## EXERCISE MATERIAL
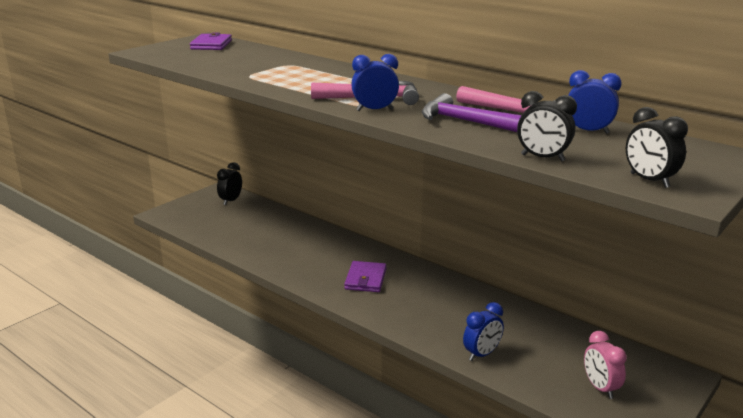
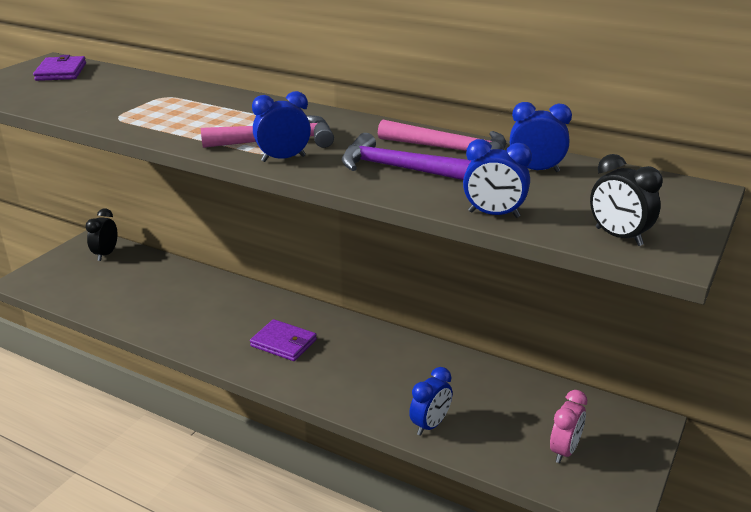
camera: 10 degrees left, 5 degrees up
(365, 279) = (284, 343): purple wallet -> purple wallet turned 60 degrees counterclockwise
(542, 158) = (493, 214): black clock -> blue clock
(600, 388) = (564, 451): pink clock -> pink clock turned 120 degrees counterclockwise

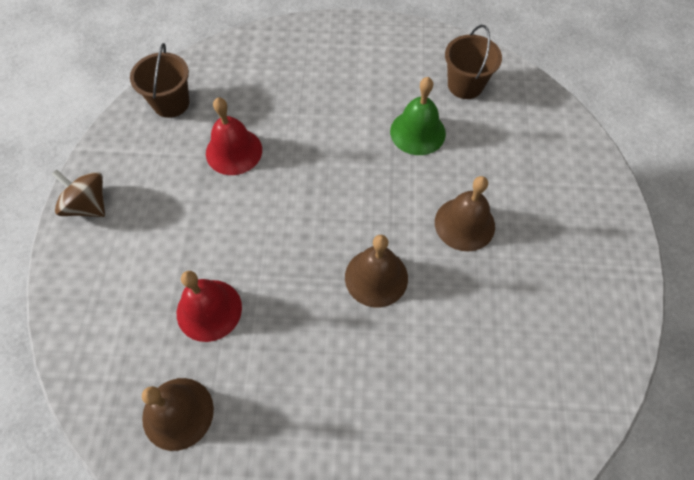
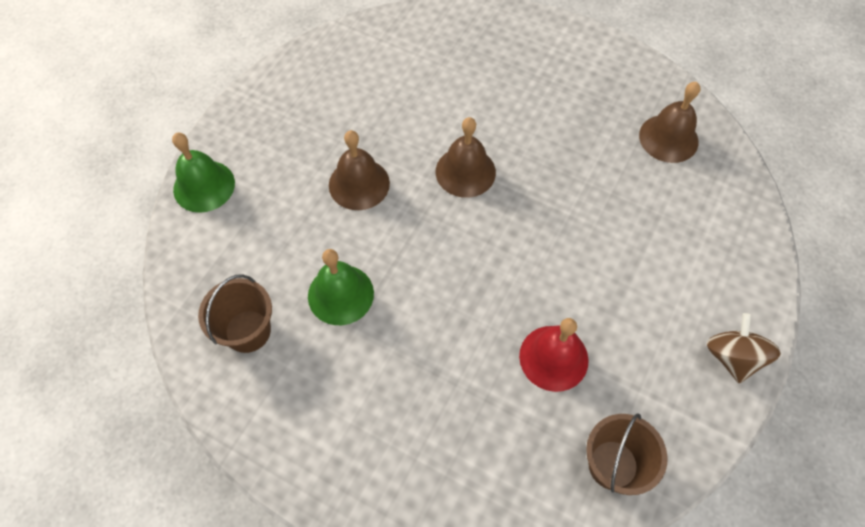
camera: 155 degrees left, 0 degrees up
(88, 205) = (732, 357): brown spinning top -> brown spinning top turned 150 degrees counterclockwise
(209, 310) = (625, 202): red bell -> none
(589, 168) = (204, 186): none -> green bell

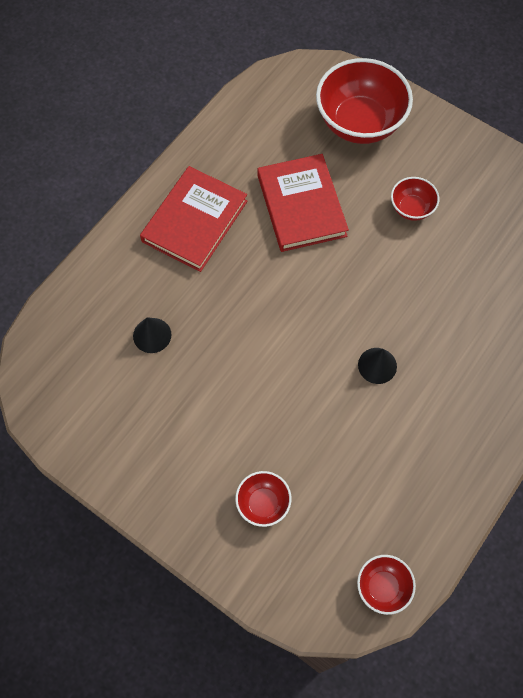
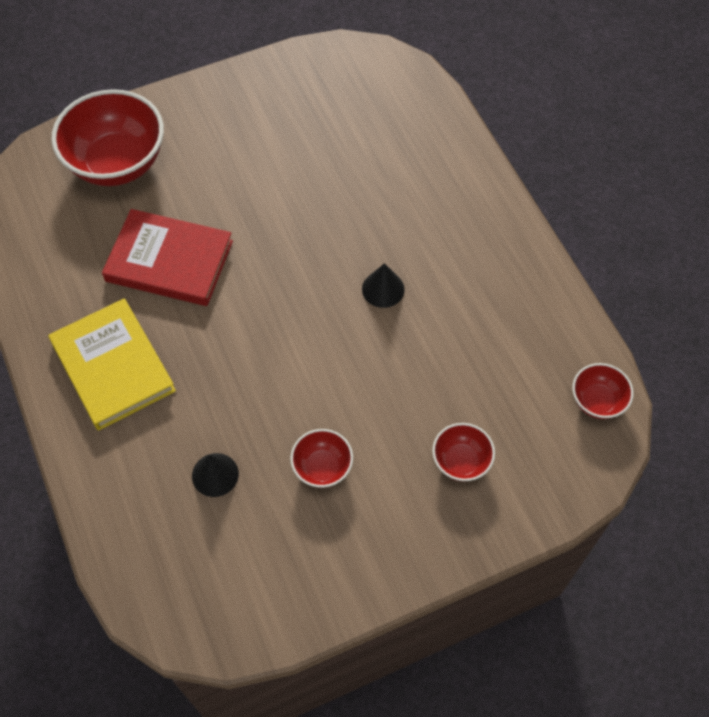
camera: 60 degrees left, 5 degrees down
(195, 221) = (113, 366): red book -> yellow book
(411, 208) = (242, 173): red bowl -> red bowl (322, 467)

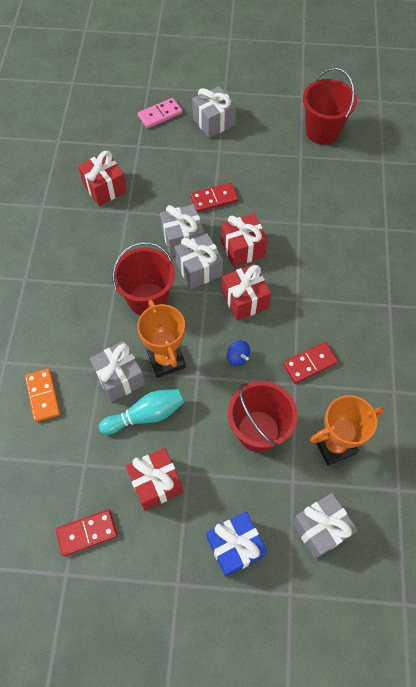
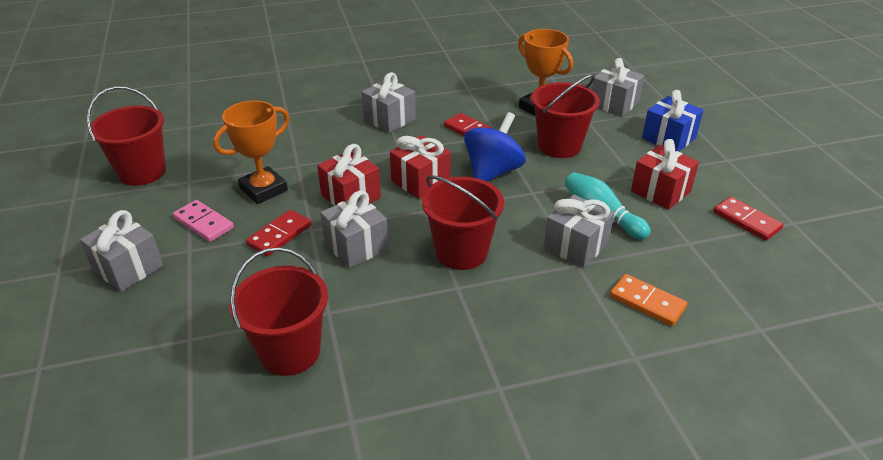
camera: 110 degrees left, 25 degrees down
(43, 396) = (647, 302): orange domino -> orange domino turned 75 degrees clockwise
(105, 188) = (289, 352): red gift -> red bucket
(160, 115) = (113, 332): pink domino -> pink domino (204, 223)
(166, 360) = (529, 217): orange trophy -> orange trophy (263, 189)
(199, 269) = (396, 222): grey gift -> grey gift (389, 119)
(214, 199) = (279, 235): red domino -> red domino turned 75 degrees clockwise
(237, 357) = (493, 172): blue spinning top -> blue spinning top, size x2.22

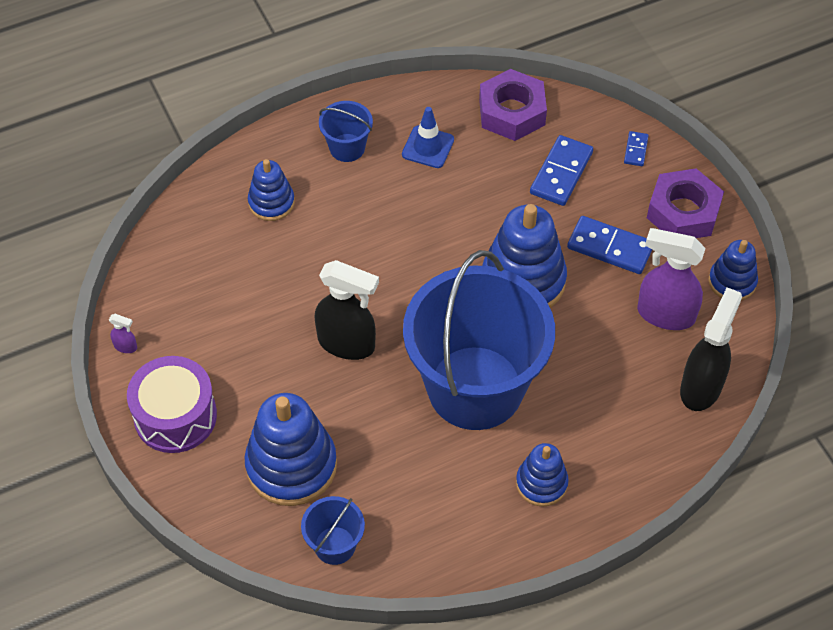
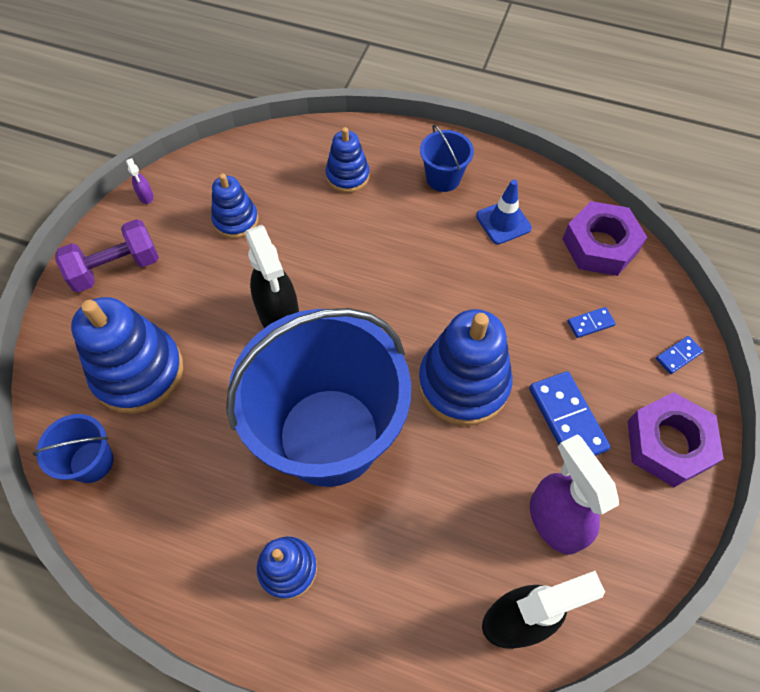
camera: 45 degrees right, 5 degrees up
(175, 416) = (116, 268): purple drum -> purple dumbbell
(561, 173) = (590, 323): blue domino -> blue domino, size x0.52
(732, 282) = (651, 548): blue stacking toy -> blue stacking toy (236, 220)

## TASK DESCRIPTION
Take the material above from the line containing "(542, 158) = (493, 214): black" up to and including the line containing "camera: 60 degrees left, 5 degrees down" and retype it exactly, without any pictures.

## RESPONSE TO THE EXERCISE
(542, 158) = (493, 214): black clock -> blue clock
(600, 388) = (564, 451): pink clock -> pink clock turned 120 degrees counterclockwise

camera: 155 degrees left, 0 degrees up
(88, 205) = (732, 357): brown spinning top -> brown spinning top turned 150 degrees counterclockwise
(209, 310) = (625, 202): red bell -> none
(589, 168) = (204, 186): none -> green bell

camera: 60 degrees left, 5 degrees down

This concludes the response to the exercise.